Problem to solve >>
Track down each line below containing the string "cube" and copy it.

** Opening Data extracts block **

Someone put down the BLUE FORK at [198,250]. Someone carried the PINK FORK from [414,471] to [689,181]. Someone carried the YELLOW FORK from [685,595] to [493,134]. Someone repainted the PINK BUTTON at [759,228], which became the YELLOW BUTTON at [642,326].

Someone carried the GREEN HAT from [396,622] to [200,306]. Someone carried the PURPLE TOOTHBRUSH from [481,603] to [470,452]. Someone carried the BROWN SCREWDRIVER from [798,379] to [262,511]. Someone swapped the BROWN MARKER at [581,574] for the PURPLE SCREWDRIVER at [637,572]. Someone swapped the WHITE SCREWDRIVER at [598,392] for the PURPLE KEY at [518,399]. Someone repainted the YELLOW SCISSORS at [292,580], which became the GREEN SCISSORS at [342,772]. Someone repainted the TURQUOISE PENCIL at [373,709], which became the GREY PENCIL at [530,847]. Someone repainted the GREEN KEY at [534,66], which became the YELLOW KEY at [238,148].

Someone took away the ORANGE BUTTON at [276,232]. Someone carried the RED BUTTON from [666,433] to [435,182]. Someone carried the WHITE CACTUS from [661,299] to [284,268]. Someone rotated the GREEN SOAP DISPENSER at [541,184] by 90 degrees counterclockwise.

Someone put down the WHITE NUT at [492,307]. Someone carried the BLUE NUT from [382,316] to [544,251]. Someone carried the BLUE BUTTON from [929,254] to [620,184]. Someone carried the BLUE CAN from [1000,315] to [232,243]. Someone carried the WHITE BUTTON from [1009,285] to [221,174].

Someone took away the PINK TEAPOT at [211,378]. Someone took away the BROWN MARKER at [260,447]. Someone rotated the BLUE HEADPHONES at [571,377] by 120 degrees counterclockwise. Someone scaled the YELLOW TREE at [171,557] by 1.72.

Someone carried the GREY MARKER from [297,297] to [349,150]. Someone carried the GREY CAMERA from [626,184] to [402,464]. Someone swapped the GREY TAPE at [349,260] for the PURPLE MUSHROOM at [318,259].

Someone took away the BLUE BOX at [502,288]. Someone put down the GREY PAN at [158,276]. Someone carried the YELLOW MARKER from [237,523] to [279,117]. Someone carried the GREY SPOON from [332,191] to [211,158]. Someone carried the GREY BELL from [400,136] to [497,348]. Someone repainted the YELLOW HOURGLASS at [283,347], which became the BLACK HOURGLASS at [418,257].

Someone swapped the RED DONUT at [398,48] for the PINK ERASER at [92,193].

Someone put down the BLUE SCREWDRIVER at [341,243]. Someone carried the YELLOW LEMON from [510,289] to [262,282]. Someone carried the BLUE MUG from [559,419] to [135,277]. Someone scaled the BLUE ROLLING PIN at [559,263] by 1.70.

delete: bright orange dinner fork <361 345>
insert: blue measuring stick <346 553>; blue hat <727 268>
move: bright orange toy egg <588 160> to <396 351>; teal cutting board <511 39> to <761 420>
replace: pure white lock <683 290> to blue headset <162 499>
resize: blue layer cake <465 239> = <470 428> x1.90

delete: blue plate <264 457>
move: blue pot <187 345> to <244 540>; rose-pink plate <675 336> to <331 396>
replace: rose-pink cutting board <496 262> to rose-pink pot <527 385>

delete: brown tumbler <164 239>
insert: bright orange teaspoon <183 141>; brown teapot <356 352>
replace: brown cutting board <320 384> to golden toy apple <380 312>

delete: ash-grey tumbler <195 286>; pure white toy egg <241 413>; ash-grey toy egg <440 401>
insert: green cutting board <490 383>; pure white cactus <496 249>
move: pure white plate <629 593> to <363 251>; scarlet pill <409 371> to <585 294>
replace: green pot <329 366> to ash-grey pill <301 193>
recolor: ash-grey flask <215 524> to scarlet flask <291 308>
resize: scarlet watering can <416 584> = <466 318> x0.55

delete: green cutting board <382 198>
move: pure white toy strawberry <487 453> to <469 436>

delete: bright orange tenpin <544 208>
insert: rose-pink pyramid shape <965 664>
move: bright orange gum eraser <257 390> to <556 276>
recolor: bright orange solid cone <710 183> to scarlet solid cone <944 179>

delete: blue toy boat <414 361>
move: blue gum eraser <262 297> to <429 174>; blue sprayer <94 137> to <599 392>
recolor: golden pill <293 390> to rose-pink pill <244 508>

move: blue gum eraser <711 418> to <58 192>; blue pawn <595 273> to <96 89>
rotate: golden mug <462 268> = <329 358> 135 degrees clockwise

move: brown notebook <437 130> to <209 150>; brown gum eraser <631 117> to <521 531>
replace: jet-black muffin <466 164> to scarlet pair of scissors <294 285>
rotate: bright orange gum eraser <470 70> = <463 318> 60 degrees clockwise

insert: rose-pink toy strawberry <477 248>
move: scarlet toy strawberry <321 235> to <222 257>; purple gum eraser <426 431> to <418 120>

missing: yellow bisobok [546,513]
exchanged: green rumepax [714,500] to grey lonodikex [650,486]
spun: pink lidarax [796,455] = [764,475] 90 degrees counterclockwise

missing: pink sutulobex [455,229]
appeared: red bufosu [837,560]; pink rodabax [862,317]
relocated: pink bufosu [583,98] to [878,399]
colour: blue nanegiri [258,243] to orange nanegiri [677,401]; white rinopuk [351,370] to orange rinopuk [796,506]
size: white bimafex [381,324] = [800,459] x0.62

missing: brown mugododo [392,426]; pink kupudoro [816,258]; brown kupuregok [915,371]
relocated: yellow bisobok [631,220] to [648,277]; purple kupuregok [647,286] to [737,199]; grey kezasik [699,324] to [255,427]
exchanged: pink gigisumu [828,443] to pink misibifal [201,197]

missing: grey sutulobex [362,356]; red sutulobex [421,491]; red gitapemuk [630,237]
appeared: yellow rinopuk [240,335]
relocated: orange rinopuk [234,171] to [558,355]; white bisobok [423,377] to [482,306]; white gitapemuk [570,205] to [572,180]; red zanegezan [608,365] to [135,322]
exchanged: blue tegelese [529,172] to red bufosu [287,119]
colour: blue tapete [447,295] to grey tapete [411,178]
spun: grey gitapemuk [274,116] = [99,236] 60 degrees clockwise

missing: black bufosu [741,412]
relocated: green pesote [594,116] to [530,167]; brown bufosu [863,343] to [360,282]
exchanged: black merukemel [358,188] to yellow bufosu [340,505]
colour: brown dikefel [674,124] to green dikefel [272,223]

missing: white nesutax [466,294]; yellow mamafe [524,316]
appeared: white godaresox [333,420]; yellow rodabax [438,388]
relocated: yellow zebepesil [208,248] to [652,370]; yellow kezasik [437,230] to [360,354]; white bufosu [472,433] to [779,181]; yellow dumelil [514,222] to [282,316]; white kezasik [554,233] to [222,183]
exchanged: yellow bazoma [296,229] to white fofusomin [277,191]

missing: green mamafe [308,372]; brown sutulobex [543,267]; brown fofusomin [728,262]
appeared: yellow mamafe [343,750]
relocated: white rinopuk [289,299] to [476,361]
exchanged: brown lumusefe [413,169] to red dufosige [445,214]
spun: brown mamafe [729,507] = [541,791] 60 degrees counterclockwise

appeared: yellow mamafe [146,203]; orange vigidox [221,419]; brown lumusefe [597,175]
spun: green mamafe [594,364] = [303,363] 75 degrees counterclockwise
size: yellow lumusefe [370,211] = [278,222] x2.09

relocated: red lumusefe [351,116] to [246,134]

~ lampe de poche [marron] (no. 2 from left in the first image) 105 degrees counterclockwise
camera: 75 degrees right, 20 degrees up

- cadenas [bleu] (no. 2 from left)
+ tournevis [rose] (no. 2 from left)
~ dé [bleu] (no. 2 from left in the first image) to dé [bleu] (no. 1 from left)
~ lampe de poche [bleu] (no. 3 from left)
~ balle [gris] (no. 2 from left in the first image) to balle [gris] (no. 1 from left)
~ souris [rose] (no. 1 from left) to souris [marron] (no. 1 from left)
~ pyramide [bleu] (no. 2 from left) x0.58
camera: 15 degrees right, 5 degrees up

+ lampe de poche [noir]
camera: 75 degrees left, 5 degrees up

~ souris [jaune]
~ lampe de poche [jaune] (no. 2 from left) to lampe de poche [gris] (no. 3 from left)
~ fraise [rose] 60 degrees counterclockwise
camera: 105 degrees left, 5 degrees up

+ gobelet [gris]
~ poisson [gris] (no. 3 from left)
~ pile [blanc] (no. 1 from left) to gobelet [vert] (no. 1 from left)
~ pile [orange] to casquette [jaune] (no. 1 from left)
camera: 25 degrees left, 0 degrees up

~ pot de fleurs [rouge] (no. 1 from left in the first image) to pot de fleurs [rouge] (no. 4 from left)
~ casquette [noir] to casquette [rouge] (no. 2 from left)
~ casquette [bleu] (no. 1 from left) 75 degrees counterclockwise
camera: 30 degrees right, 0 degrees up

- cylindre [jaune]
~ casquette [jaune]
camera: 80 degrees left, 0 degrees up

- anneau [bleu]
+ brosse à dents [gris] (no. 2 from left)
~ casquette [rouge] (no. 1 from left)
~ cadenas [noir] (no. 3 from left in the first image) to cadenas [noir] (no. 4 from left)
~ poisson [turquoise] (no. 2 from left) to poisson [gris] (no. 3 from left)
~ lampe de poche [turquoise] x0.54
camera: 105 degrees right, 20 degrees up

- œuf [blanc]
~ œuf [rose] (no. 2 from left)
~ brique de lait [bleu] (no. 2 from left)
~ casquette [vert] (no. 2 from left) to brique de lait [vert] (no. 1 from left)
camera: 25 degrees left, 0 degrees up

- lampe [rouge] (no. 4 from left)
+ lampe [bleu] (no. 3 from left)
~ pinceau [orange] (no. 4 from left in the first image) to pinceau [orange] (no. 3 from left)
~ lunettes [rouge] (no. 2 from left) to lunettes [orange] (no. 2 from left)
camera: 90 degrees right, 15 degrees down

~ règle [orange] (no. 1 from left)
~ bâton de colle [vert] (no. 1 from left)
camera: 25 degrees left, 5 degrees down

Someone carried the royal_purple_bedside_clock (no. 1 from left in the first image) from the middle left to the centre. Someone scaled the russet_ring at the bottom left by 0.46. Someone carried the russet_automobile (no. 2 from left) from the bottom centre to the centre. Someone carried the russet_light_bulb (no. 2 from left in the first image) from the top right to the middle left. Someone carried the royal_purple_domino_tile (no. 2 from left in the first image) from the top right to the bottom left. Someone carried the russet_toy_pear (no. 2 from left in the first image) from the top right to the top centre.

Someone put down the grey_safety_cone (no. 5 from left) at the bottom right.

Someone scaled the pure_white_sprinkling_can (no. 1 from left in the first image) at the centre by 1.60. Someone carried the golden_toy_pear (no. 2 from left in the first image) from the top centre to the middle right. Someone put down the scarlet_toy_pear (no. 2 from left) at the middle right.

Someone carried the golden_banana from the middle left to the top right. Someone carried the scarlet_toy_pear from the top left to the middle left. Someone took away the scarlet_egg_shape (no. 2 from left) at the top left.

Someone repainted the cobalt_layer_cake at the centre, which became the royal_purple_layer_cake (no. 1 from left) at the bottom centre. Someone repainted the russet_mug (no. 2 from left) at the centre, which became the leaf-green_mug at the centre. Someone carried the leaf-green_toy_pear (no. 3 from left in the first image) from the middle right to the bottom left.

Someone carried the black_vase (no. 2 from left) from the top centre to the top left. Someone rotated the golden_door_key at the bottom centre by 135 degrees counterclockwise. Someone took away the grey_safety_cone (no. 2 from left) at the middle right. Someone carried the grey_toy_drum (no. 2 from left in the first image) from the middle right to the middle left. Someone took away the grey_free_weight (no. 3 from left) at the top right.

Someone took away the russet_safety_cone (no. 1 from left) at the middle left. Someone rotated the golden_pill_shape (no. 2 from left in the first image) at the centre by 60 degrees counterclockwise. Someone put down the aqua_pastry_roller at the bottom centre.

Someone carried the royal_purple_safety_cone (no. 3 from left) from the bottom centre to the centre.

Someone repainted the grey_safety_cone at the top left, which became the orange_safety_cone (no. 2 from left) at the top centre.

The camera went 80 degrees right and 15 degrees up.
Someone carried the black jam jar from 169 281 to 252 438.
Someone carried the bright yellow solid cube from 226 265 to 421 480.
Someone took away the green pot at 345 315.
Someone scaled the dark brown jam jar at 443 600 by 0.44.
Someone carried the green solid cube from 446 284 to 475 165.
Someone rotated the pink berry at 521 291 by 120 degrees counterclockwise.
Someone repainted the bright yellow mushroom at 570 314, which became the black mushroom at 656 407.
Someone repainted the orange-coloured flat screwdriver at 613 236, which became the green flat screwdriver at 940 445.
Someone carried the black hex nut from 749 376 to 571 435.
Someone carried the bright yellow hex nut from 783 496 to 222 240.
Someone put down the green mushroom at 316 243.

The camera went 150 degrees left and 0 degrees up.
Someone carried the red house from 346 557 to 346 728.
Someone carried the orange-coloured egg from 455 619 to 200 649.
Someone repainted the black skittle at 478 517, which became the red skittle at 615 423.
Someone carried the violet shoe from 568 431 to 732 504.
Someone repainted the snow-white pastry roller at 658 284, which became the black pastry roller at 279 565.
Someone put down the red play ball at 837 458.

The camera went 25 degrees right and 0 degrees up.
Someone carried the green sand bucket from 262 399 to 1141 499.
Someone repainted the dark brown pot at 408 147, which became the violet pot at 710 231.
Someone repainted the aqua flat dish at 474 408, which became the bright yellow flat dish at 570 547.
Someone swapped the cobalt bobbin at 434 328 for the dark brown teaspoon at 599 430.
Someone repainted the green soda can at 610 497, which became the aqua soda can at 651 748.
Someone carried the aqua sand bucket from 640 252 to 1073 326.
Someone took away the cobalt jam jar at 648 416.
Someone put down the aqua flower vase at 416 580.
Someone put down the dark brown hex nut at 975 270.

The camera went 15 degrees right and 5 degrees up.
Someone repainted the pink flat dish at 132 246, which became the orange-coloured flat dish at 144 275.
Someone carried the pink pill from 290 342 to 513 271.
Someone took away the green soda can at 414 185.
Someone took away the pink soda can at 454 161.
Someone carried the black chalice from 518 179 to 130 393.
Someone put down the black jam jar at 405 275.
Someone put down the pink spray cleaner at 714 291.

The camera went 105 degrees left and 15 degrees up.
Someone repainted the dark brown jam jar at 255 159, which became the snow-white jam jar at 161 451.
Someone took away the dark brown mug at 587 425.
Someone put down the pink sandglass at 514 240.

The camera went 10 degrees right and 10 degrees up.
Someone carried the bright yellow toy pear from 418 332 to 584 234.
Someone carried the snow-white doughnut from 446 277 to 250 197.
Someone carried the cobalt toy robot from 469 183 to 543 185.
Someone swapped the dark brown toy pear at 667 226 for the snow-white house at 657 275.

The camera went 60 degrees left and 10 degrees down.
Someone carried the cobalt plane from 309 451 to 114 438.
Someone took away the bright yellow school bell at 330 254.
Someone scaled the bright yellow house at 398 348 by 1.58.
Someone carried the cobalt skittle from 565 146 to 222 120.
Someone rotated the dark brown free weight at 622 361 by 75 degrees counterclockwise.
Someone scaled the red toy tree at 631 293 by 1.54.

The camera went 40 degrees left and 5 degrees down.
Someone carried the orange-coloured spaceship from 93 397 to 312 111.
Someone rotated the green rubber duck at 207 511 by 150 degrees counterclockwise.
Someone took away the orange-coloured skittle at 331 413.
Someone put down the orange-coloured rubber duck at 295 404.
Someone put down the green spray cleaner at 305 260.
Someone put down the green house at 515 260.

** Closing Data extracts block **

Written response >>
Someone carried the bright yellow solid cube from 226 265 to 421 480.
Someone carried the green solid cube from 446 284 to 475 165.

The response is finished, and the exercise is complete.